───── SOURCE MATERIAL

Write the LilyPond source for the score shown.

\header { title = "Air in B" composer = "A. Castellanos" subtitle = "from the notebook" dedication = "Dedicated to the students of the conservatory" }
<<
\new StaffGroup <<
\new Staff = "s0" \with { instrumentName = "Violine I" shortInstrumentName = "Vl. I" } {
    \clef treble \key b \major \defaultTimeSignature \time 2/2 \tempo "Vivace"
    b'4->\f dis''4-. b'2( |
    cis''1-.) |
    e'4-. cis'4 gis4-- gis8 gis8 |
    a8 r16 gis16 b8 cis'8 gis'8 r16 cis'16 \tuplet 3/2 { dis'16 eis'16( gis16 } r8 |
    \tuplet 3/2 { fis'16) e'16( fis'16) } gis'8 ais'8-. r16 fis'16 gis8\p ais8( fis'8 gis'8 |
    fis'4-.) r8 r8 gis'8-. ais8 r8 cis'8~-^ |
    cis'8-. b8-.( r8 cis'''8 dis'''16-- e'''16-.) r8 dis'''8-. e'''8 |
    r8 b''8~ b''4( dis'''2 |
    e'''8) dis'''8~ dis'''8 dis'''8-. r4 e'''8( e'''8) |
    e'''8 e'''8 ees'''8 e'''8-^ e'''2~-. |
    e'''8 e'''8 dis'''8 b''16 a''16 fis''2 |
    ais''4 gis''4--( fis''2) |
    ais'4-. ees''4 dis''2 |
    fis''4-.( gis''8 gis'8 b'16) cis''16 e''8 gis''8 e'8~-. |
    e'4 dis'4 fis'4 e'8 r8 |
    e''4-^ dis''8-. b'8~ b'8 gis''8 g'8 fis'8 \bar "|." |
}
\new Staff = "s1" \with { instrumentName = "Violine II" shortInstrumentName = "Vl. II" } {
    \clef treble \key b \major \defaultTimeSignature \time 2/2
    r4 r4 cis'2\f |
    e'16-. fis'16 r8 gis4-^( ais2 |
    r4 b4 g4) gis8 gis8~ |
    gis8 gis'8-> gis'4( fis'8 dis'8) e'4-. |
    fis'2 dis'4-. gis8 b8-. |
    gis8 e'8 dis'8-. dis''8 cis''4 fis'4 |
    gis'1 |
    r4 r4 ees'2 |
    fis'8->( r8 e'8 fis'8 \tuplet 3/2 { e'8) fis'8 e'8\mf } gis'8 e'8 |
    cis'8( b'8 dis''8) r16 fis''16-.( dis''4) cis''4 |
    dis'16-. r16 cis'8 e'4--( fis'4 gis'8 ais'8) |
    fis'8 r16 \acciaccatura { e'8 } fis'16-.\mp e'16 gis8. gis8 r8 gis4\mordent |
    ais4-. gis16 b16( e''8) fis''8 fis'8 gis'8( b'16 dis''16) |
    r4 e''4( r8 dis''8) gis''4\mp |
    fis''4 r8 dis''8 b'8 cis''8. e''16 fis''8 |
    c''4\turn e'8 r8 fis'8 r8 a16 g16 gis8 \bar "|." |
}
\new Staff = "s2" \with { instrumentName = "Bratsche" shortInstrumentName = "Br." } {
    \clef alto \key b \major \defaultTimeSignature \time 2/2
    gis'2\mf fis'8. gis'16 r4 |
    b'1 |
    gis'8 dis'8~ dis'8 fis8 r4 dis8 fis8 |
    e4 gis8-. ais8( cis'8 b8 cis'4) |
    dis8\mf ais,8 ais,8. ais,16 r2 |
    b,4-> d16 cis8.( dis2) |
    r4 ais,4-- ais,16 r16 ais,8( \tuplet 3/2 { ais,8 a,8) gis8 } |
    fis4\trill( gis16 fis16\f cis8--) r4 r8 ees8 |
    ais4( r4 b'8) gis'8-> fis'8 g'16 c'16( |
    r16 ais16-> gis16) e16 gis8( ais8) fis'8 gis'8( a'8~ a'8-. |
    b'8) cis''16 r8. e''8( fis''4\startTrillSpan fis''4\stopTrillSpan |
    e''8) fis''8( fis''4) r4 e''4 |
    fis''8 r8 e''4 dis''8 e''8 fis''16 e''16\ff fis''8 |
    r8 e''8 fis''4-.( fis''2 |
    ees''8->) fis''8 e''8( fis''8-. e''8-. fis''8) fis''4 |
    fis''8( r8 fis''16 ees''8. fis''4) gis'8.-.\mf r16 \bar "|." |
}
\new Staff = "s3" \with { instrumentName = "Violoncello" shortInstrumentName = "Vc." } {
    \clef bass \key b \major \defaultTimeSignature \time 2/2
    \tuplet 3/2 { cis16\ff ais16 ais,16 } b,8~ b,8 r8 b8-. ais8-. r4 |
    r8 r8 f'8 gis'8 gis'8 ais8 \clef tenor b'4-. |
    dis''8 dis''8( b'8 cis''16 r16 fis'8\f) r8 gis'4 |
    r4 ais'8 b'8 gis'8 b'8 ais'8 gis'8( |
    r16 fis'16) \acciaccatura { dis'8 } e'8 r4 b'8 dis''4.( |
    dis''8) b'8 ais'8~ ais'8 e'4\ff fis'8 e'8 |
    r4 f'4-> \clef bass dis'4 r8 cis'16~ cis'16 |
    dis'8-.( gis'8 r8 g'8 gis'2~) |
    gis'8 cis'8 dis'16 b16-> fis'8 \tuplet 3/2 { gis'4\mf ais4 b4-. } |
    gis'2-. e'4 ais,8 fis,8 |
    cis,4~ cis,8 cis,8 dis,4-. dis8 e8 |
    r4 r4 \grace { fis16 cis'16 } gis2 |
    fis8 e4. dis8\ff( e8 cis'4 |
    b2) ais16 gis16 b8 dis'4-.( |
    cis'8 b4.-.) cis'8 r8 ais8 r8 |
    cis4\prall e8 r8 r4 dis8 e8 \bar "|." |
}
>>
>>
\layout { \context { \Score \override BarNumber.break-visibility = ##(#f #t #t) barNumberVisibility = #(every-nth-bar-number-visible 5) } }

──────────

> [THE REQUEST] Identify every line in the material that contains the word "tuplet" and copy each of those lines.

> [RESPONSE]
    a8 r16 gis16 b8 cis'8 gis'8 r16 cis'16 \tuplet 3/2 { dis'16 eis'16( gis16 } r8 |
    \tuplet 3/2 { fis'16) e'16( fis'16) } gis'8 ais'8-. r16 fis'16 gis8\p ais8( fis'8 gis'8 |
    fis'8->( r8 e'8 fis'8 \tuplet 3/2 { e'8) fis'8 e'8\mf } gis'8 e'8 |
    r4 ais,4-- ais,16 r16 ais,8( \tuplet 3/2 { ais,8 a,8) gis8 } |
    \tuplet 3/2 { cis16\ff ais16 ais,16 } b,8~ b,8 r8 b8-. ais8-. r4 |
    gis'8 cis'8 dis'16 b16-> fis'8 \tuplet 3/2 { gis'4\mf ais4 b4-. } |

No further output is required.